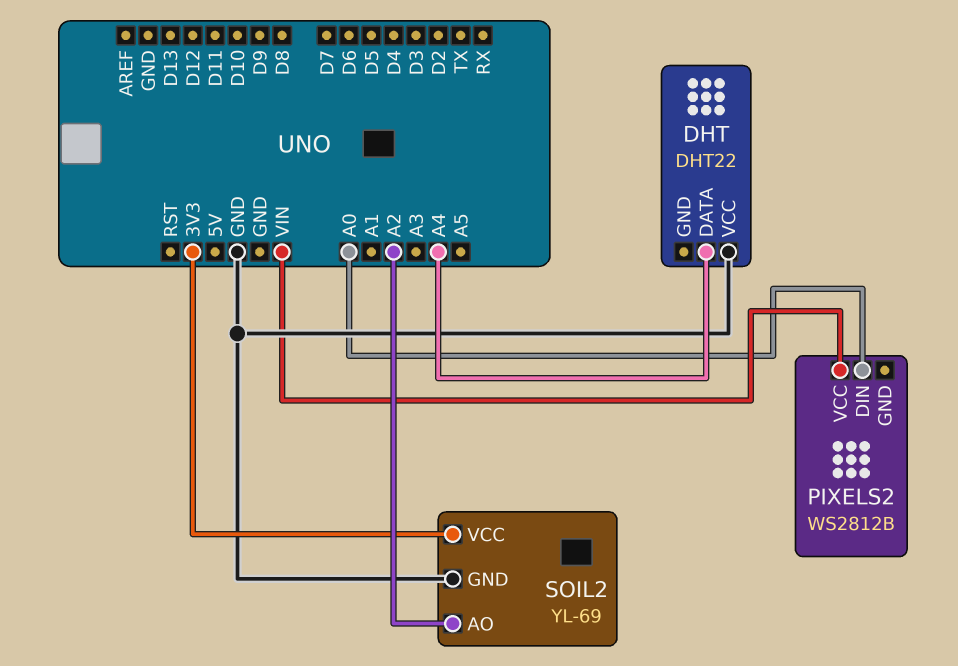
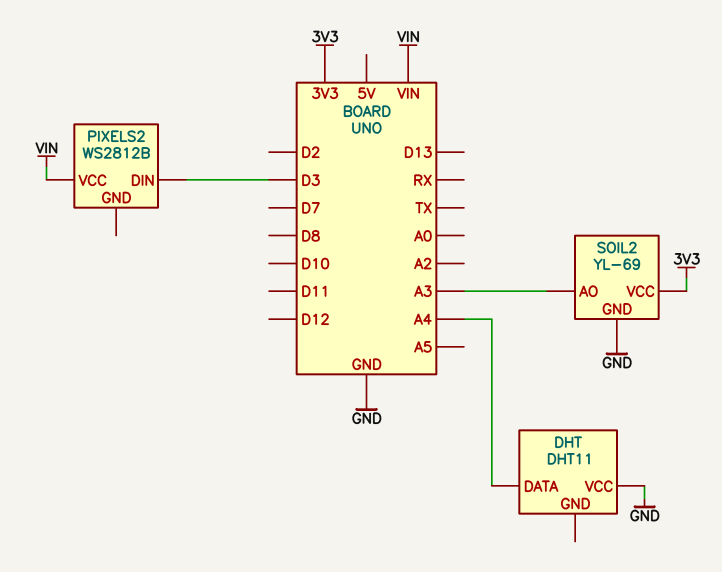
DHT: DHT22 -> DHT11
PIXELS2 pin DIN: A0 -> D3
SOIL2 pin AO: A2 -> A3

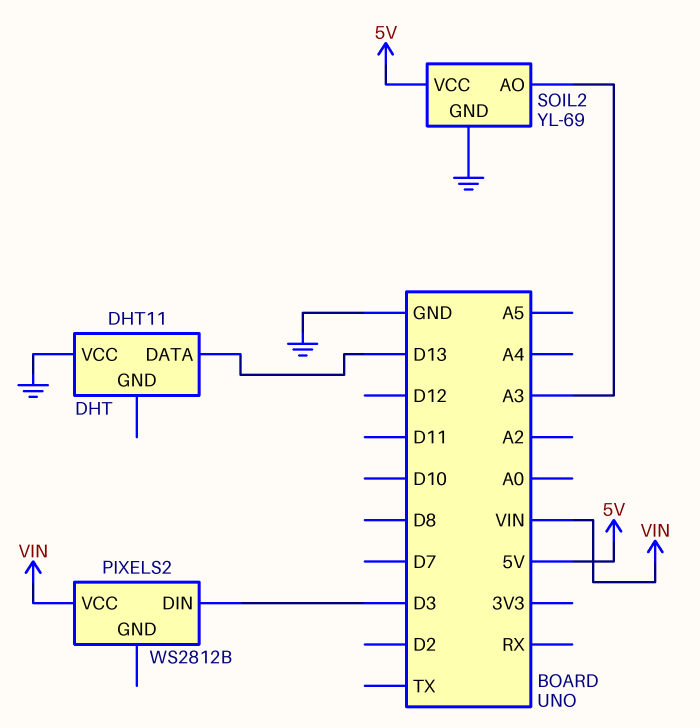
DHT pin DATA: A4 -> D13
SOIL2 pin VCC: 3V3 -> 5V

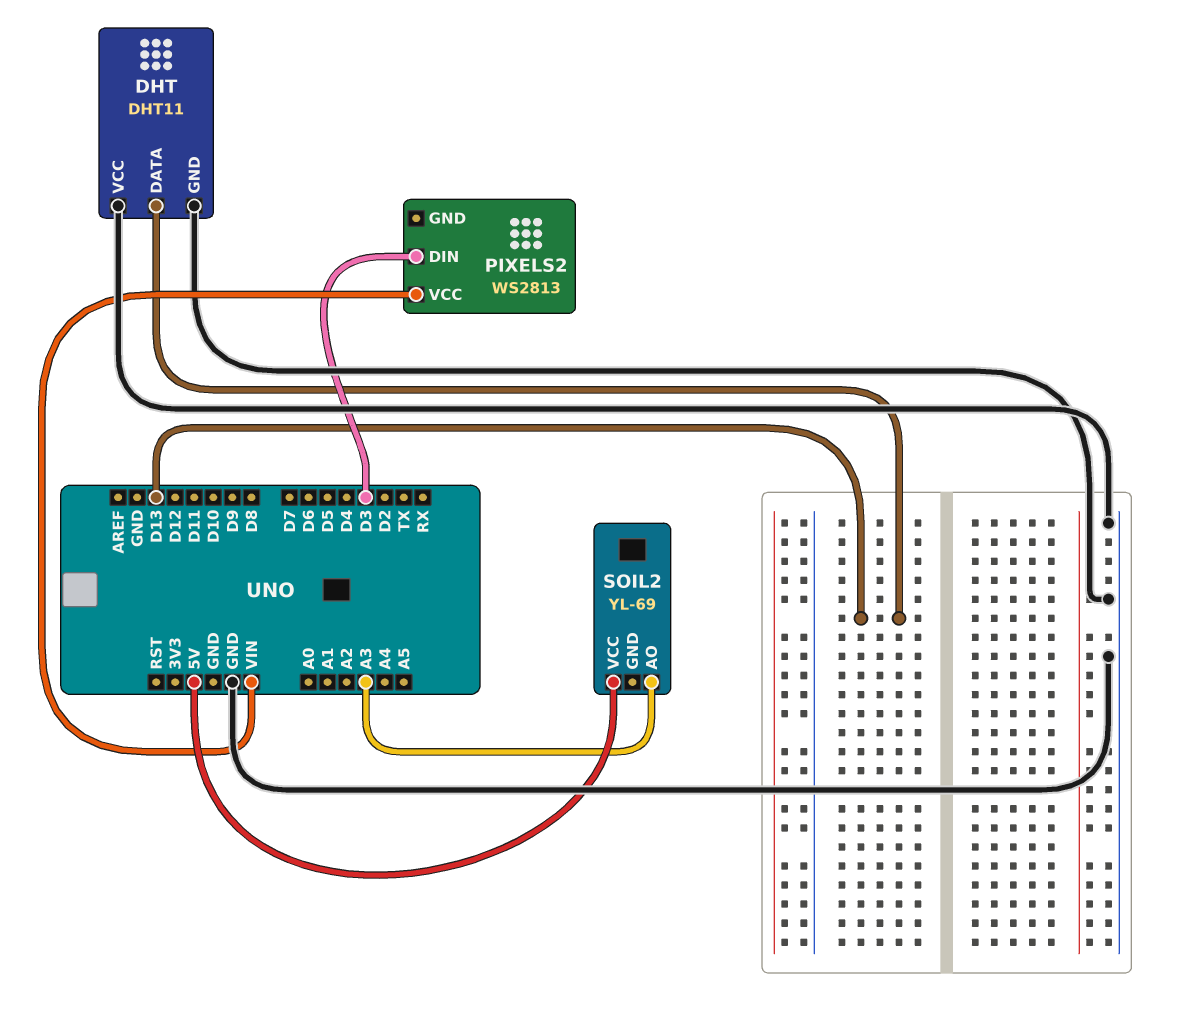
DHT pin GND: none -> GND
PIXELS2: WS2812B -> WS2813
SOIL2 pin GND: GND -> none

Exercise instructions — Quote the material exactly. Pictures stay out.

Solution to the problem —
DHT: DHT22 -> DHT11
PIXELS2 pin DIN: A0 -> D3
SOIL2 pin AO: A2 -> A3

DHT pin DATA: A4 -> D13
SOIL2 pin VCC: 3V3 -> 5V

DHT pin GND: none -> GND
PIXELS2: WS2812B -> WS2813
SOIL2 pin GND: GND -> none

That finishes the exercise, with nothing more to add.